Record set Block Start
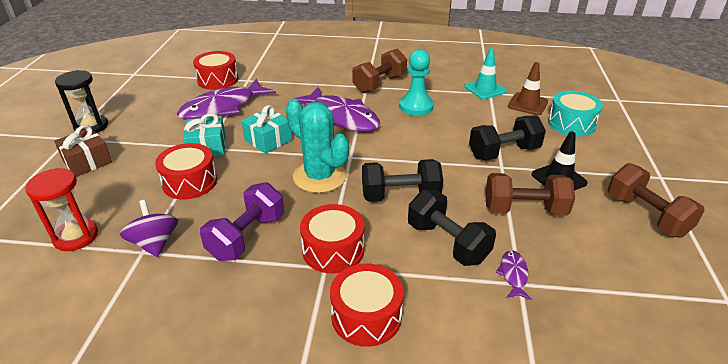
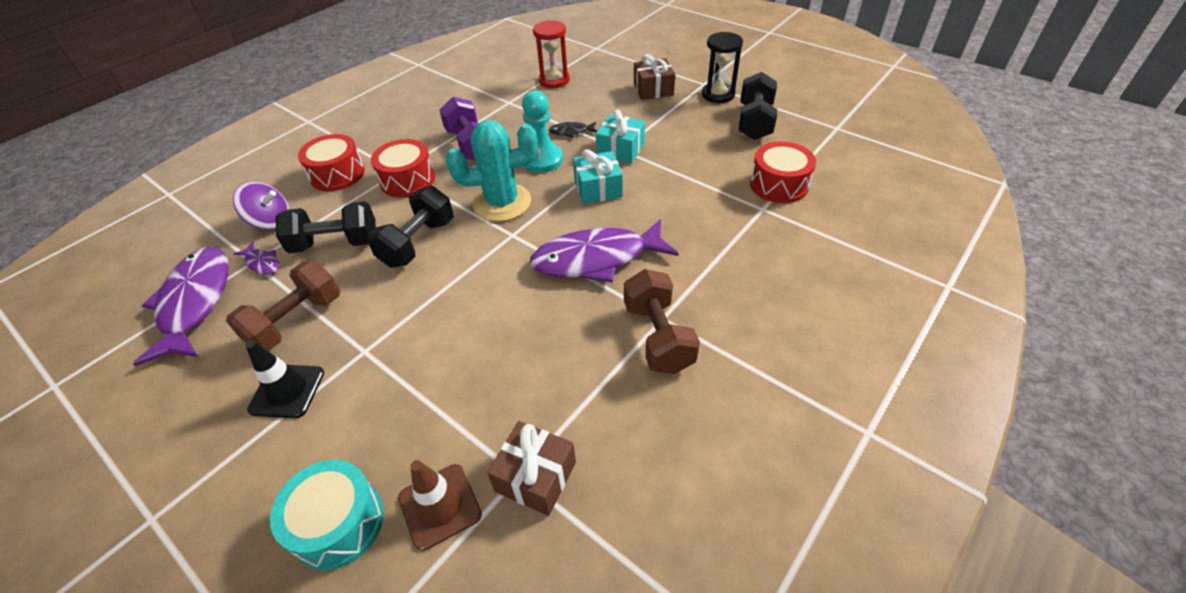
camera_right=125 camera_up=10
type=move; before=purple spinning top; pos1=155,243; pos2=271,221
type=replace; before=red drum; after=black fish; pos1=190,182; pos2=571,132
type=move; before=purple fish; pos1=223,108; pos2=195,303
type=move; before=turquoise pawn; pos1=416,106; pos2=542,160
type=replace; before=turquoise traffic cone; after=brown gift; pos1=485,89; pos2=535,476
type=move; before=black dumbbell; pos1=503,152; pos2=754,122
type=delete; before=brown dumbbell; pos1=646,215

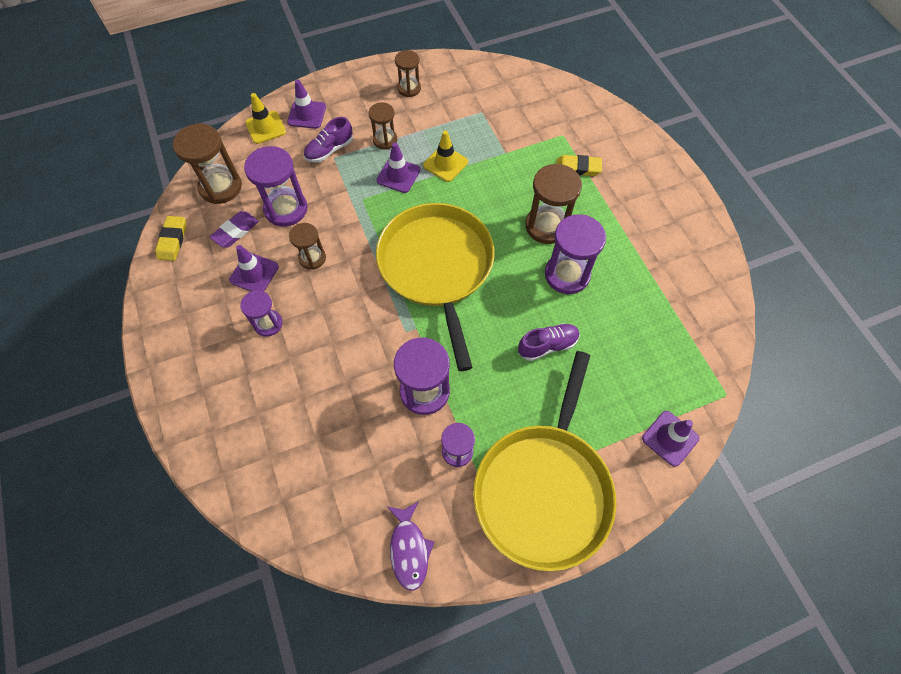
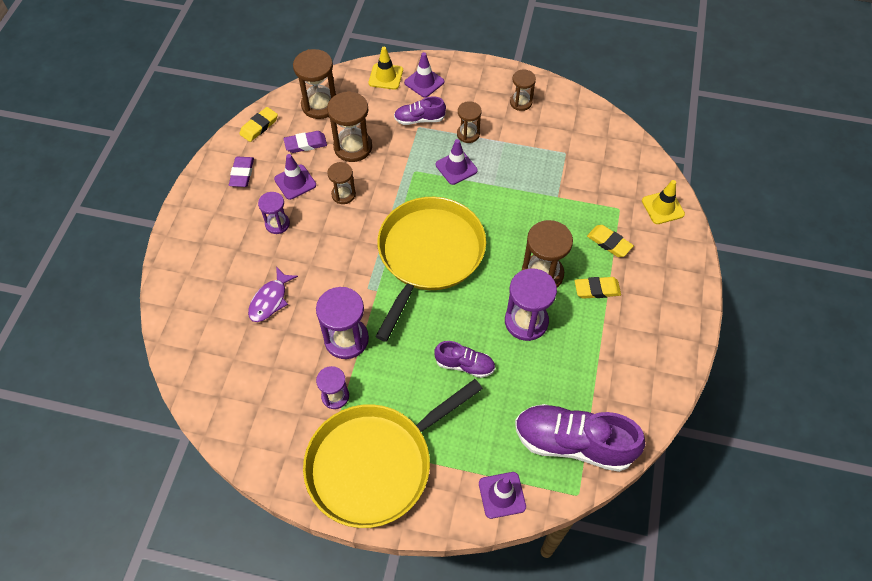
camera_right=35 camera_up=-5
type=recolor; before=purple hourglass; after=brown hourglass; pos1=286,209; pos2=353,147
type=move; before=purple fish; pos1=409,549; pos2=270,300
type=move; before=yellow traffic cone; pos1=445,164; pos2=662,207
type=insert; after=purple eraser; pos2=242,173
type=insert; after=purple shoe; pos2=573,443
type=insert; after=yellow eraser; pos2=597,289

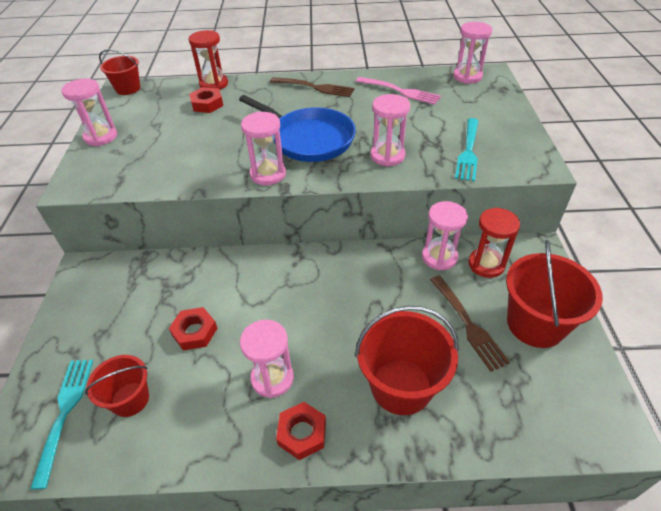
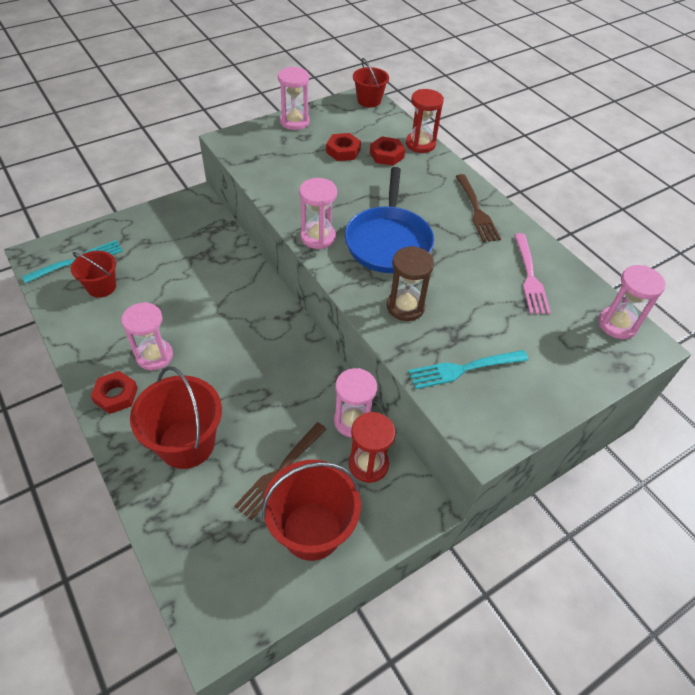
camera_right=55 camera_up=5
type=move; before=red nut; pos1=194,332; pos2=343,151
type=recolor; before=pink hourglass; after=brown hourglass; pos1=387,156; pos2=405,307

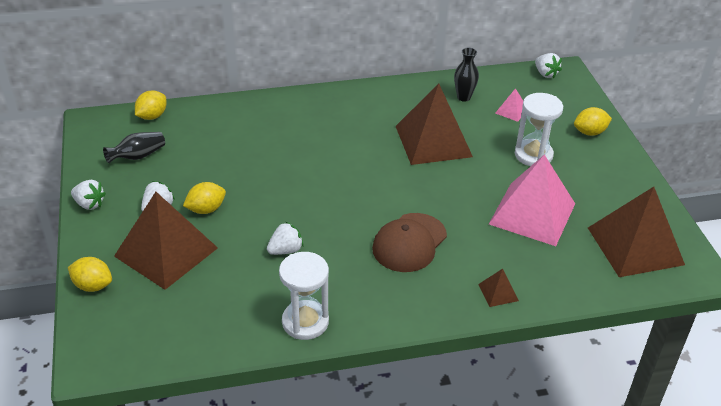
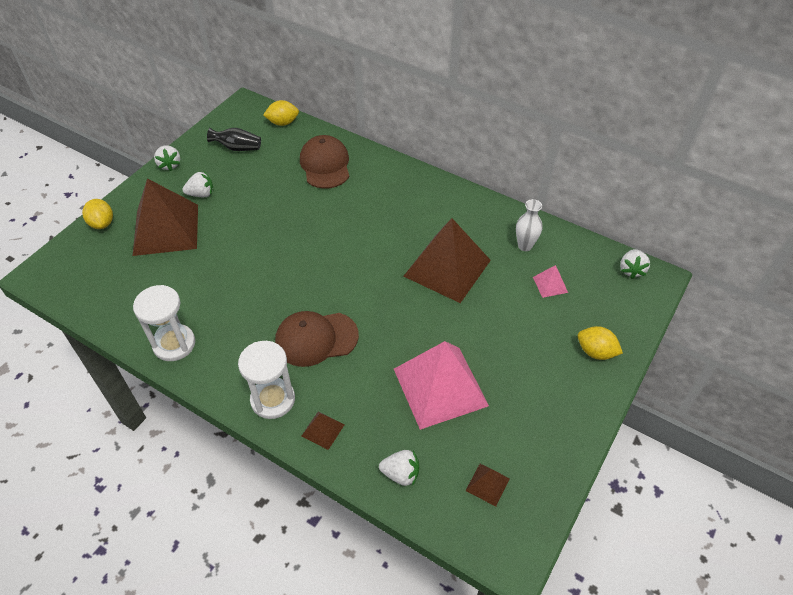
camera_right=45 camera_up=10
type=delete; before=yellow lemon; pos1=206,209
type=move; before=white strawberry; pos1=285,250; pos2=401,474
type=recolor; before=black vase; after=white vase; pos1=464,97; pos2=525,246
type=move; before=white hourglass; pos1=533,155; pos2=273,399
type=resize; before=brown pyramid; pos1=635,246; pos2=487,484; scale=0.42
type=insert; after=brown cap; pos2=325,165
Record set Block End
Quote only the lines from the line containing "type=move; before=white strawberry;" through the end of the listing, please, keeping both the first and the last line.

_Task result:_
type=move; before=white strawberry; pos1=285,250; pos2=401,474
type=recolor; before=black vase; after=white vase; pos1=464,97; pos2=525,246
type=move; before=white hourglass; pos1=533,155; pos2=273,399
type=resize; before=brown pyramid; pos1=635,246; pos2=487,484; scale=0.42
type=insert; after=brown cap; pos2=325,165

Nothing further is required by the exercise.